## WHAT YOU NEED TO DO
Exclude the pictures, and otherwise reproduce the data in full.

## RECORDS FOR THIS EXERCISE
· · · · ·

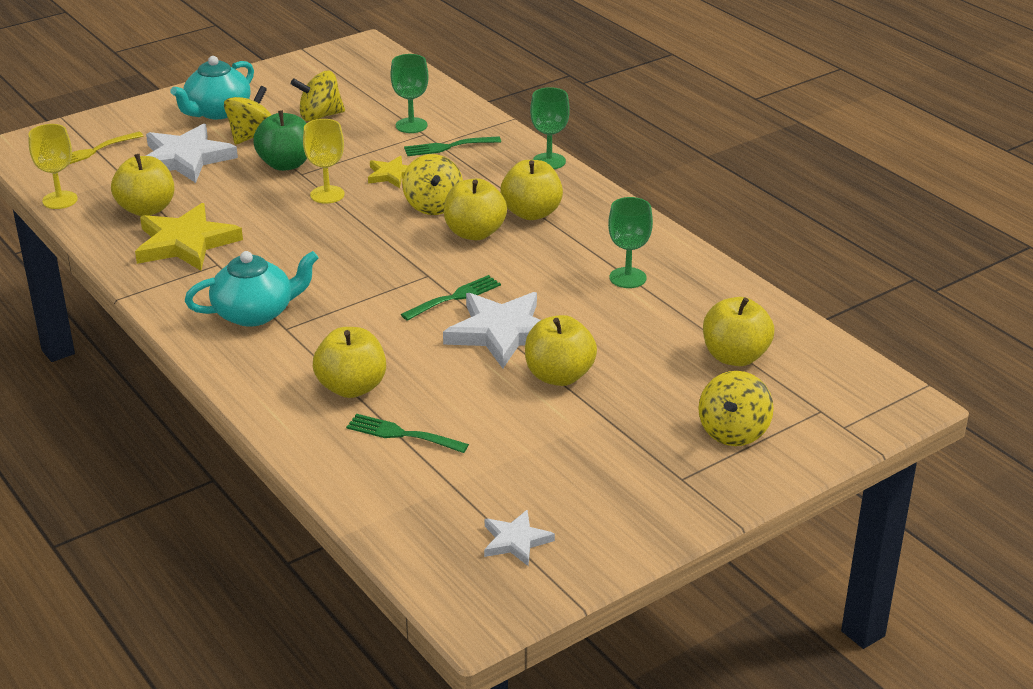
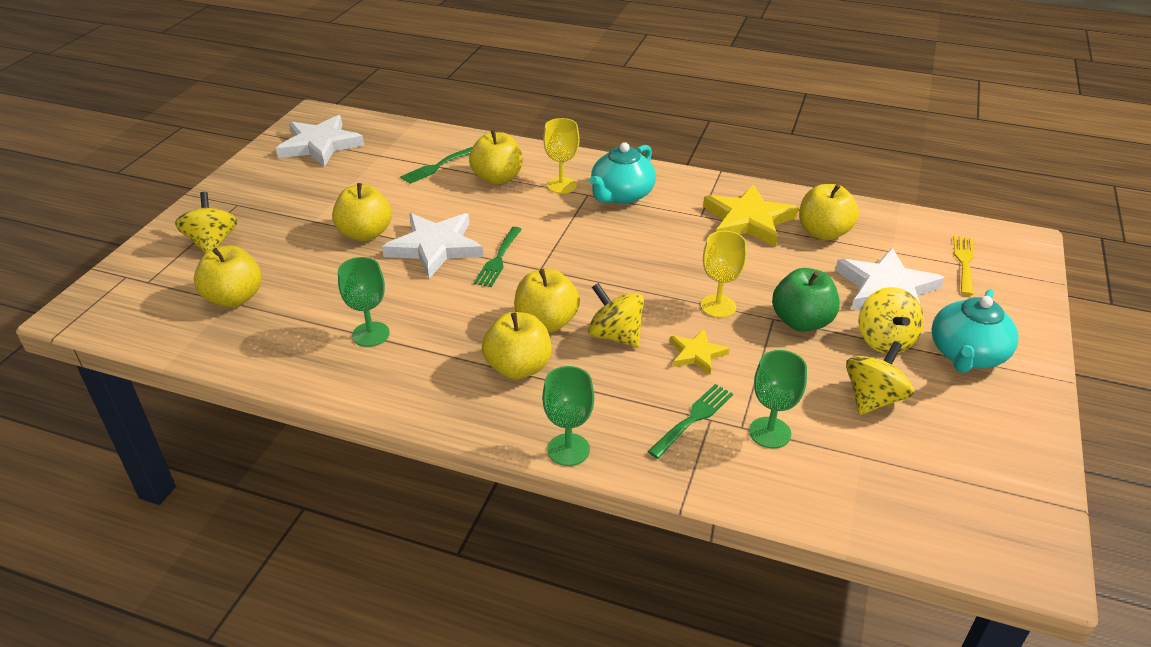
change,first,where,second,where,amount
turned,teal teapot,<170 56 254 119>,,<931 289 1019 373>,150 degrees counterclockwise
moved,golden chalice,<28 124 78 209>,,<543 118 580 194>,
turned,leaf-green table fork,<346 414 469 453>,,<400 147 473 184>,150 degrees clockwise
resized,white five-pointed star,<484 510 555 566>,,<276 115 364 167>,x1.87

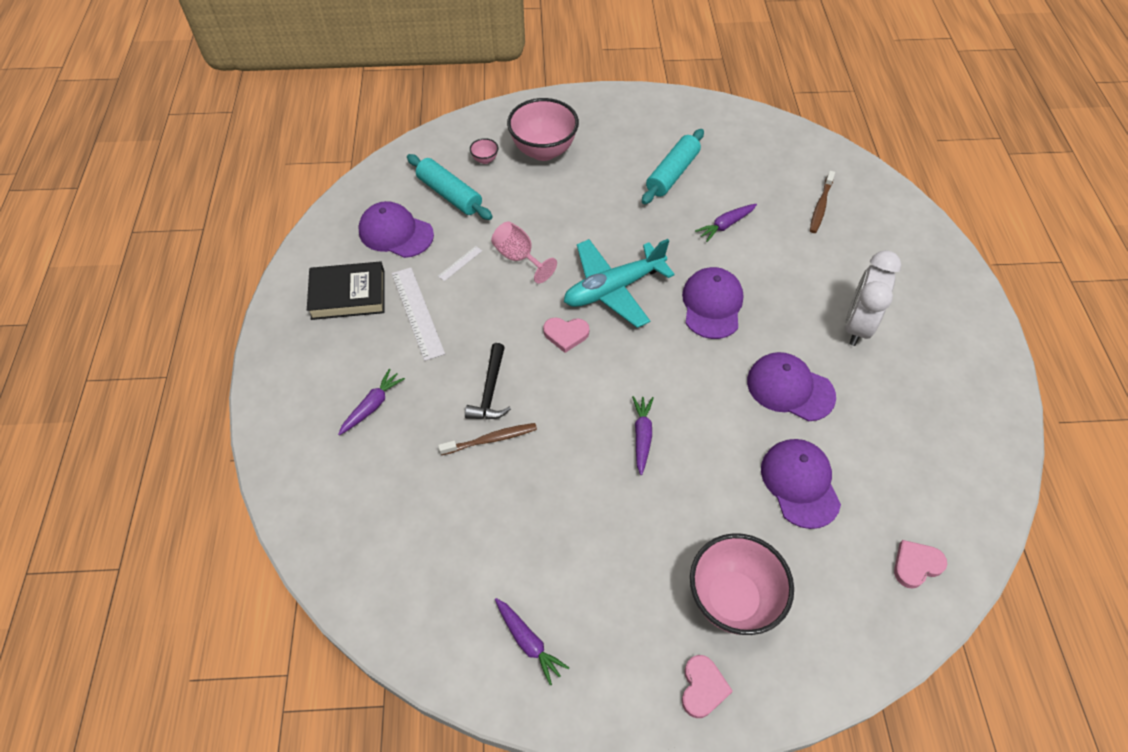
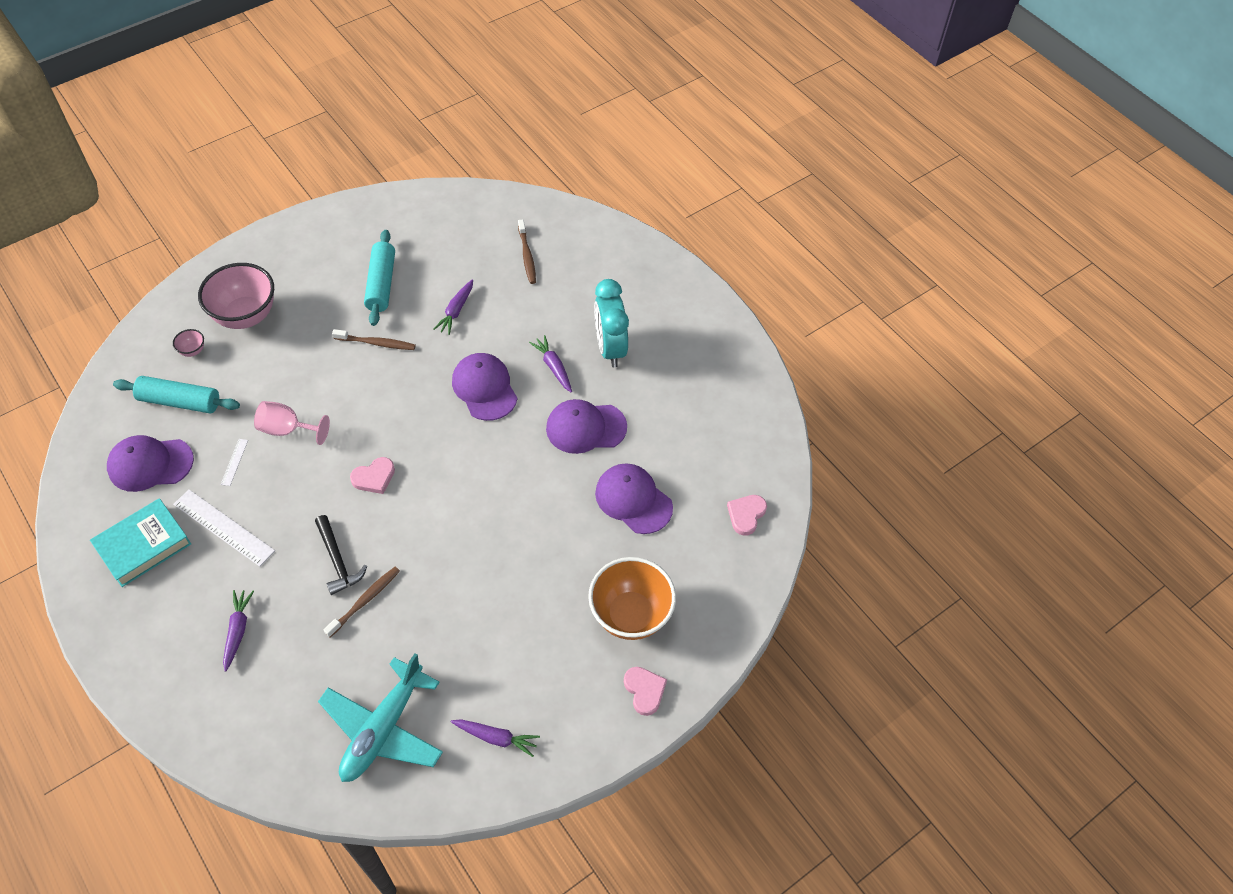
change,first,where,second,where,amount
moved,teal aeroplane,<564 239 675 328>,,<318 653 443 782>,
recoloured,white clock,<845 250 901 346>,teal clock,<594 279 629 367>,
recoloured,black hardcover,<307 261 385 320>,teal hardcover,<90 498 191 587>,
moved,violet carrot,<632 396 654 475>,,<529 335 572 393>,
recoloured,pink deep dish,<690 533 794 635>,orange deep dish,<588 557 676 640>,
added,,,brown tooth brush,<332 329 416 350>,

· · · · ·

## SOLUTION FOR THIS EXERCISE
change,first,where,second,where,amount
turned,teal teapot,<170 56 254 119>,,<931 289 1019 373>,150 degrees counterclockwise
moved,golden chalice,<28 124 78 209>,,<543 118 580 194>,
turned,leaf-green table fork,<346 414 469 453>,,<400 147 473 184>,150 degrees clockwise
resized,white five-pointed star,<484 510 555 566>,,<276 115 364 167>,x1.87

change,first,where,second,where,amount
moved,teal aeroplane,<564 239 675 328>,,<318 653 443 782>,
recoloured,white clock,<845 250 901 346>,teal clock,<594 279 629 367>,
recoloured,black hardcover,<307 261 385 320>,teal hardcover,<90 498 191 587>,
moved,violet carrot,<632 396 654 475>,,<529 335 572 393>,
recoloured,pink deep dish,<690 533 794 635>,orange deep dish,<588 557 676 640>,
added,,,brown tooth brush,<332 329 416 350>,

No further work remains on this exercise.